** What you need to do **
From the line containing "yellow brick G1" to the last line of the listing, both included, copy every line exactly and drop the pictures.

** Material for the task **
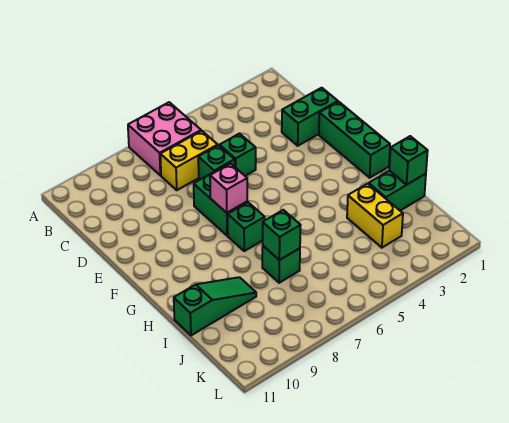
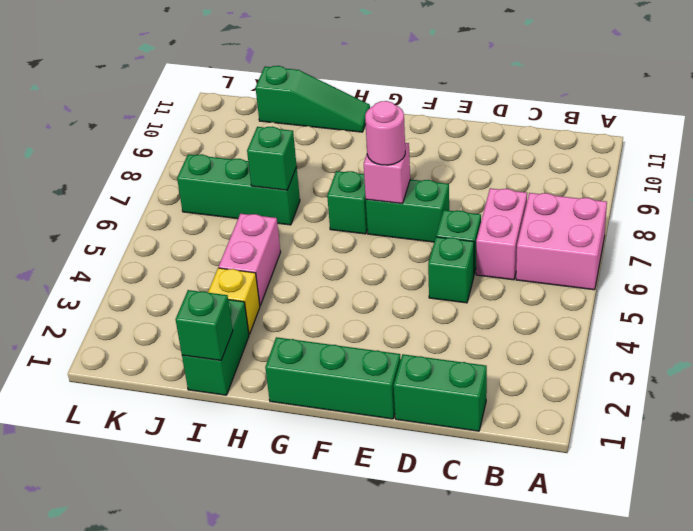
yellow brick C6:C7 level 1 -> pink brick C6:C7 level 1
green brick D1:D2 level 1 -> green brick C1:D1 level 1
none -> pink round brick F7 level 3
yellow brick I3:J3 level 1 -> yellow brick I3 level 1
none -> pink brick I4:I5 level 1
green brick I7 level 1 -> green brick I7:K7 level 1
green slope I9:I11 level 1 top 11 -> green slope H11:J11 level 1 top J

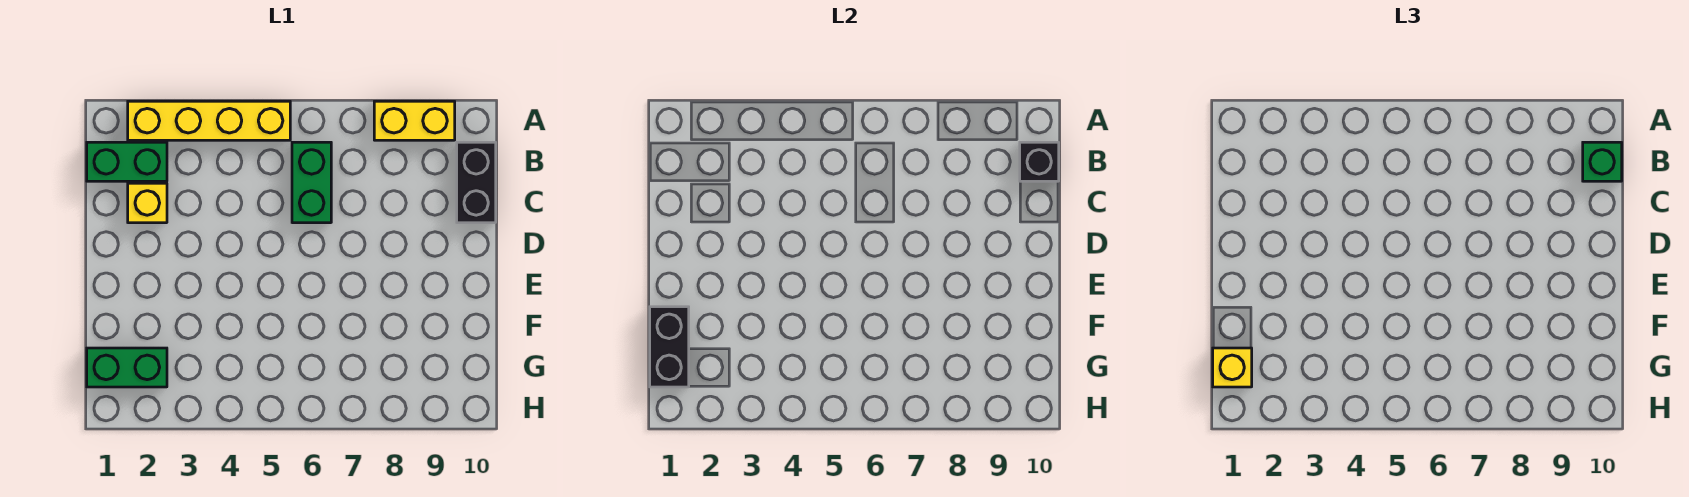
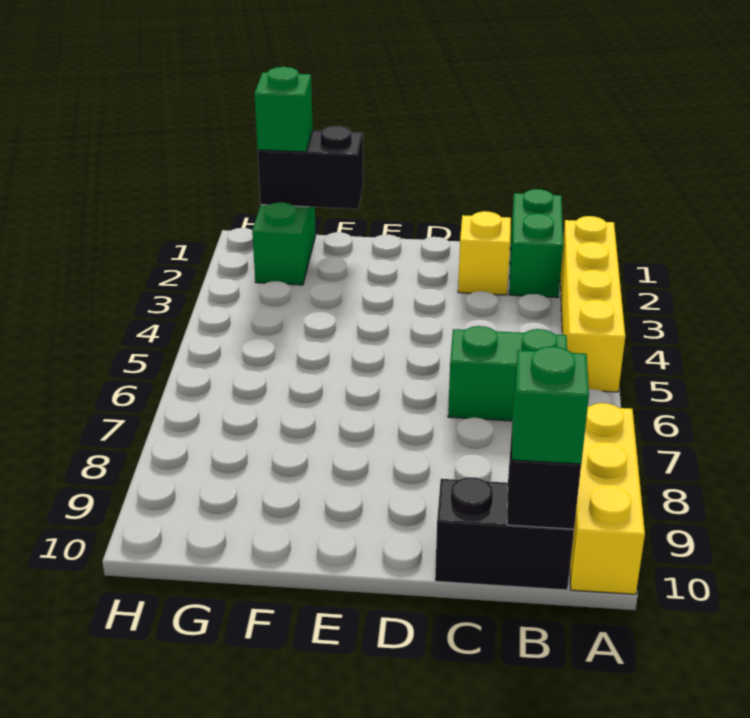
yellow brick A8:A9 level 1 -> yellow brick A8:A10 level 1
yellow brick G1 level 3 -> green brick G1 level 3

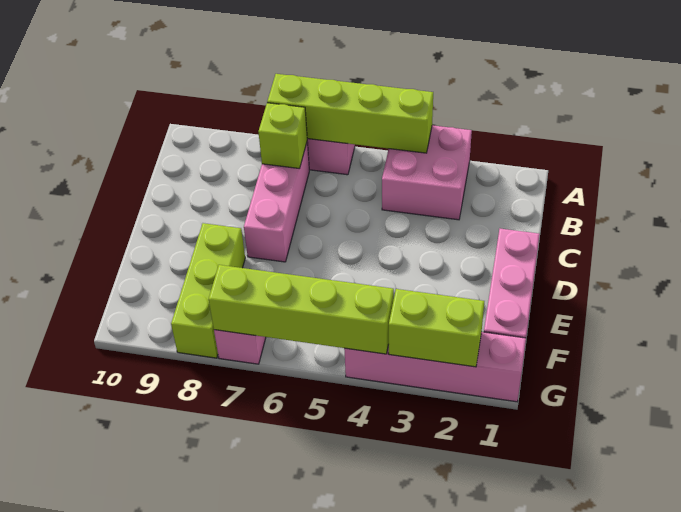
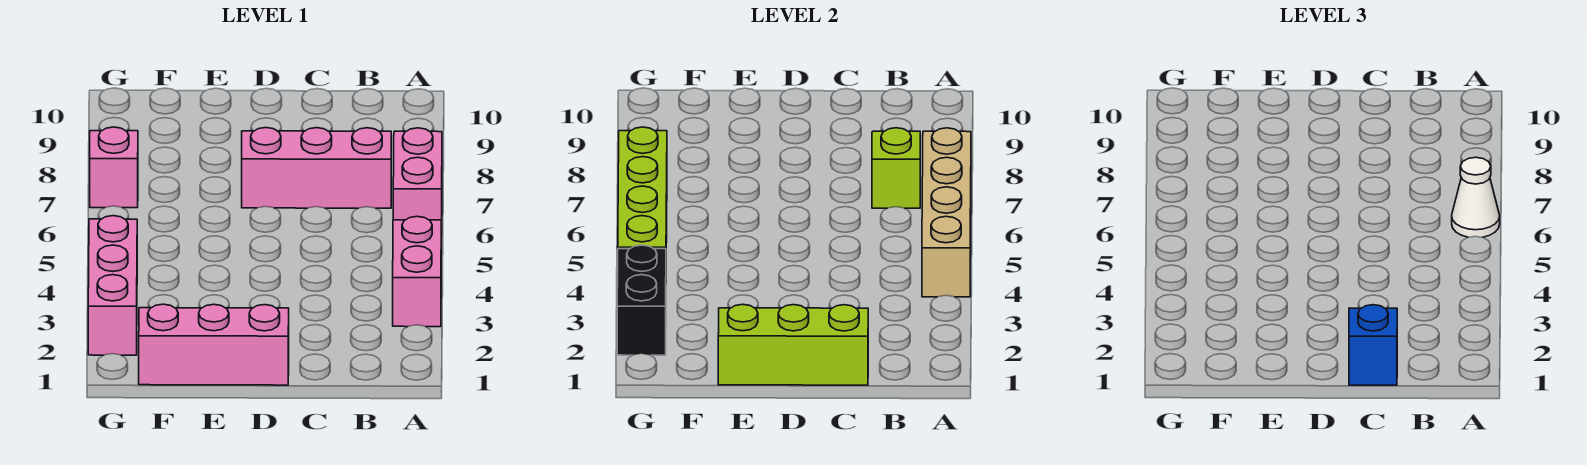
pink brick A3:B4 level 1 -> pink brick A3:A4 level 1
lime brick A4:A7 level 2 -> tan brick A4:A7 level 2
none -> white cone A6 level 3
none -> blue brick C1 level 3
lime brick E8:G8 level 1 -> lime brick C1:E1 level 2
pink brick G1:G4 level 1 -> pink brick G2:G4 level 1
lime brick G2:G3 level 2 -> black brick G2:G3 level 2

** Solution to the problem **
yellow brick G1 level 3 -> green brick G1 level 3

pink brick A3:B4 level 1 -> pink brick A3:A4 level 1
lime brick A4:A7 level 2 -> tan brick A4:A7 level 2
none -> white cone A6 level 3
none -> blue brick C1 level 3
lime brick E8:G8 level 1 -> lime brick C1:E1 level 2
pink brick G1:G4 level 1 -> pink brick G2:G4 level 1
lime brick G2:G3 level 2 -> black brick G2:G3 level 2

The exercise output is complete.